== SOURCE MATERIAL
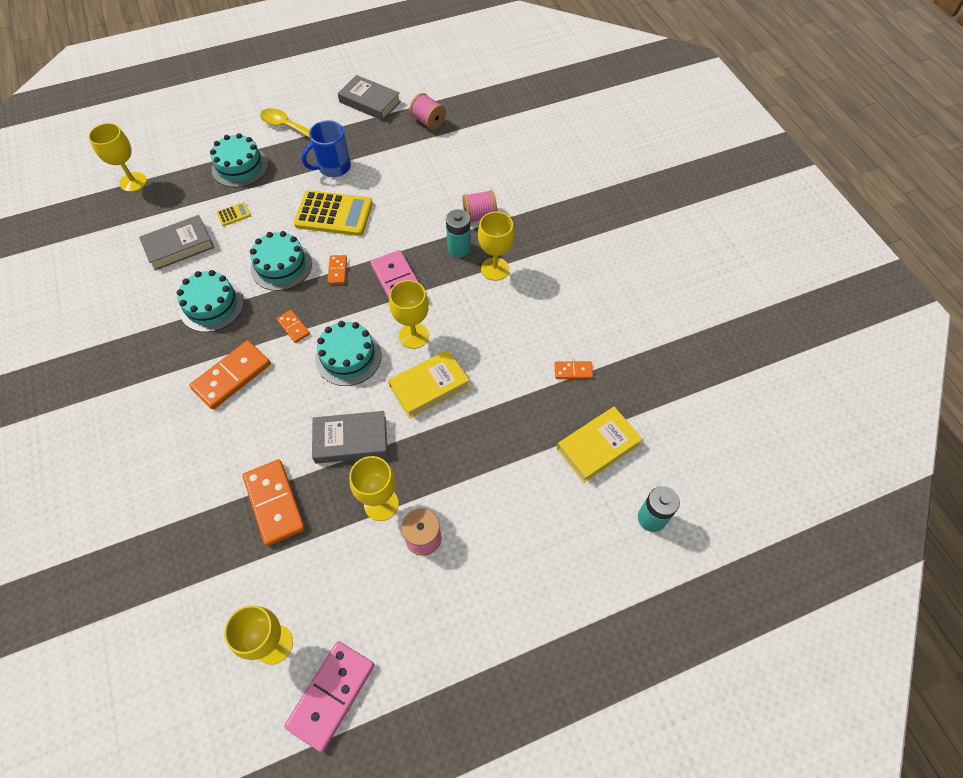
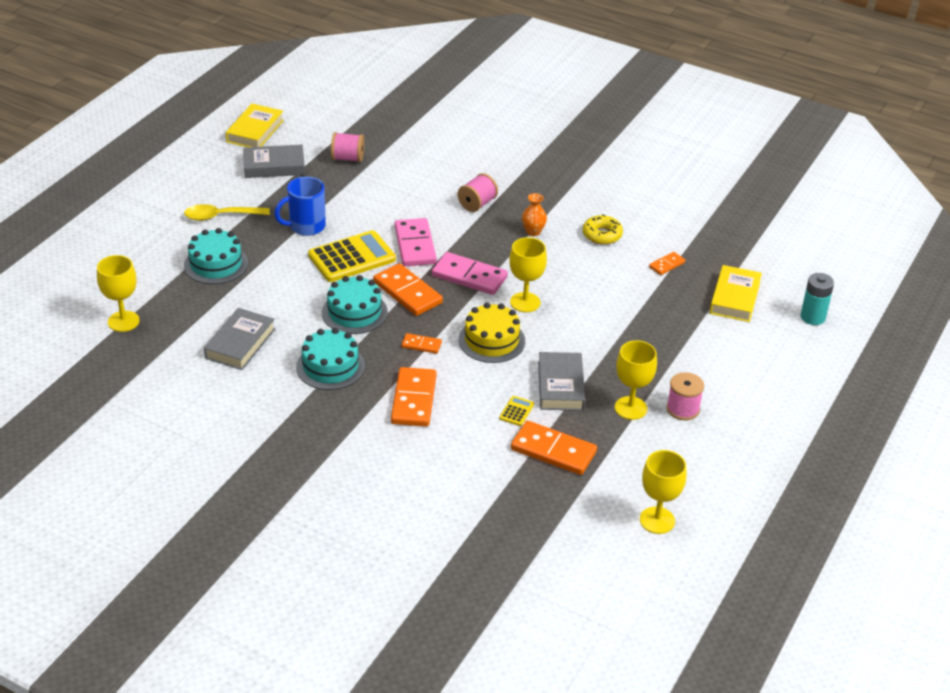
camera: 40 degrees left, 20 degrees down
(233, 214) = (260, 299): yellow calculator -> yellow calculator (516, 411)
(331, 695) = (729, 520): pink domino -> pink domino (415, 245)
(333, 167) = (306, 226): blue mug -> blue mug turned 45 degrees clockwise
(337, 271) = (407, 292): orange domino -> orange domino, size x1.96
(348, 357) = (491, 340): turquoise cake -> yellow cake
(351, 440) = (560, 386): grey book -> grey book turned 45 degrees counterclockwise
(429, 386) = (577, 326): yellow book -> yellow book (255, 131)
(459, 248) = (488, 232): turquoise battery -> none
(495, 269) = (533, 232): yellow goblet -> orange vase
(549, 305) = (602, 235): none -> yellow donut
====
Check every line of the listing for the string "turned" and report how many lines have it, as a number alone.

| YOUR RESPONSE |
2